## WHAT NEEDS TO BE DONE
Exactly as written, write out the lines below from the first to the one containing "shifted: AquaBottle [258 177] to [391 303]", inclusive. Pictures do not belong in the copy.

## Saved data entries
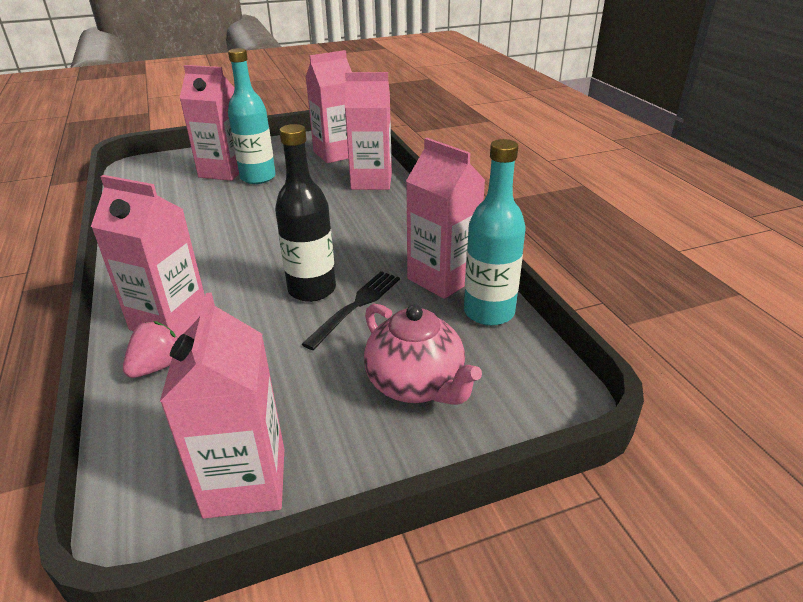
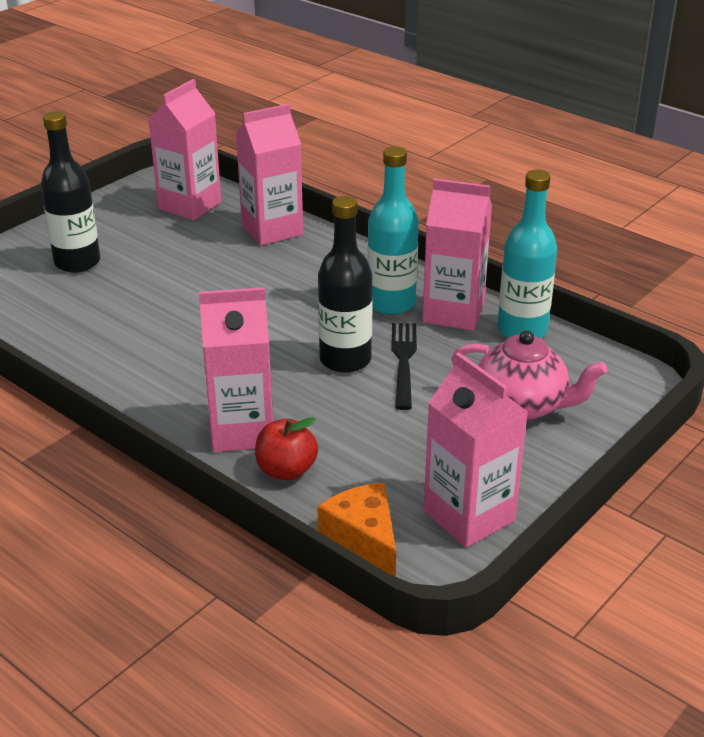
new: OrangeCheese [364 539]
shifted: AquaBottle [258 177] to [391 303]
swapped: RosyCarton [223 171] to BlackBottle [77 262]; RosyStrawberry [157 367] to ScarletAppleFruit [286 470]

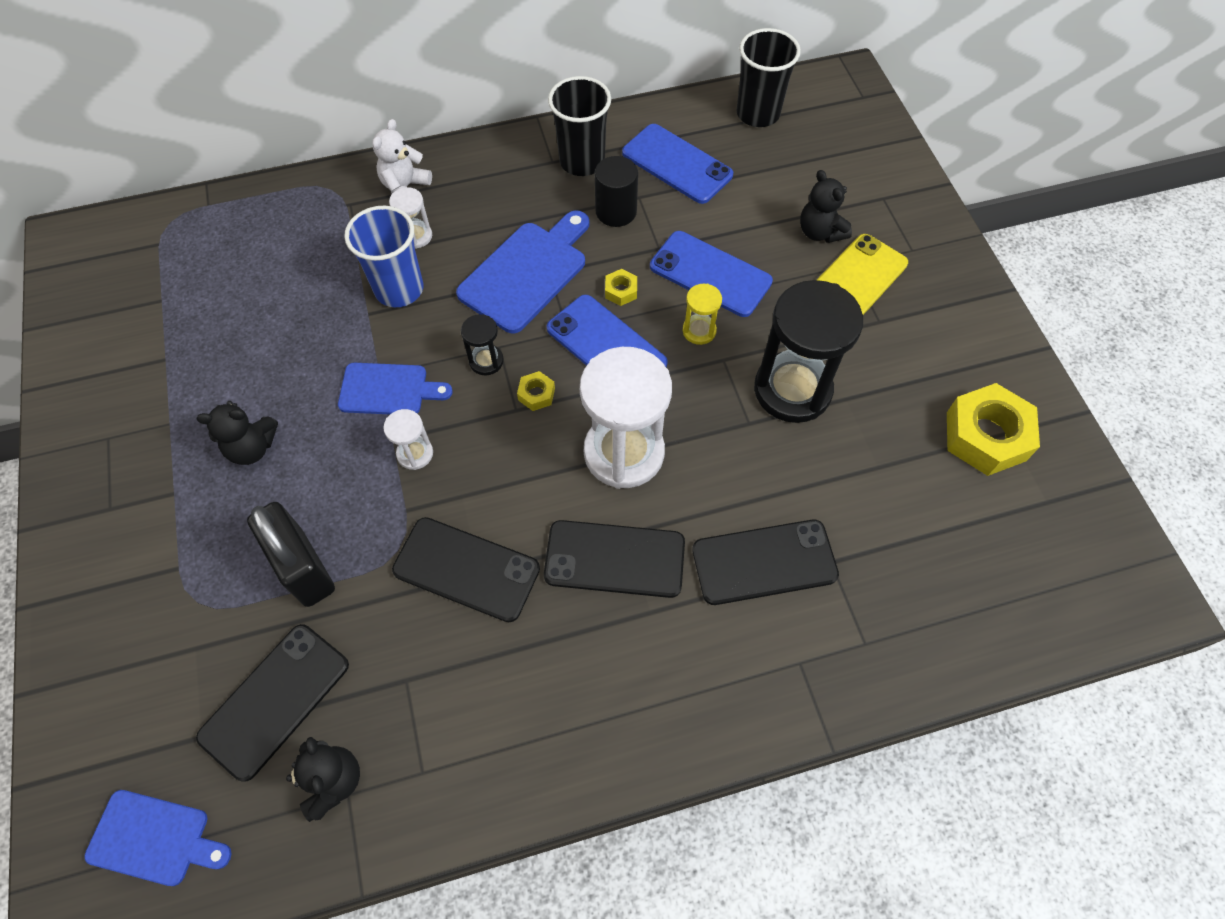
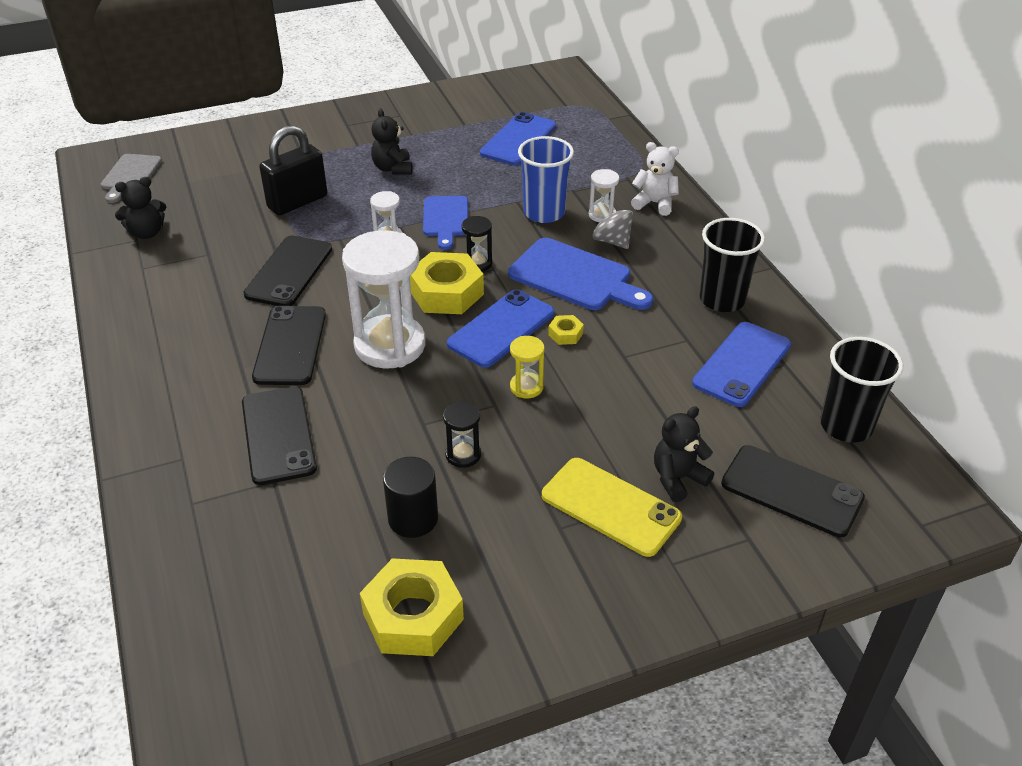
new: GrayWhirligig [611 241]
shifted: BlackCylinderShape [616 211] to [413 518]; BlueMobilePhone [710 274] to [518 140]; BlackMobilePhone [275 700] to [791 491]
repainted: BlueBreadBoard [154 838] to GrayBreadBoard [130 176]
scaled: YellowHexagonNut [536 394] = [446 292] x2.23; BlackSandglass [792 390] = [463 454] x0.45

## OUTPUT
new: OrangeCheese [364 539]
shifted: AquaBottle [258 177] to [391 303]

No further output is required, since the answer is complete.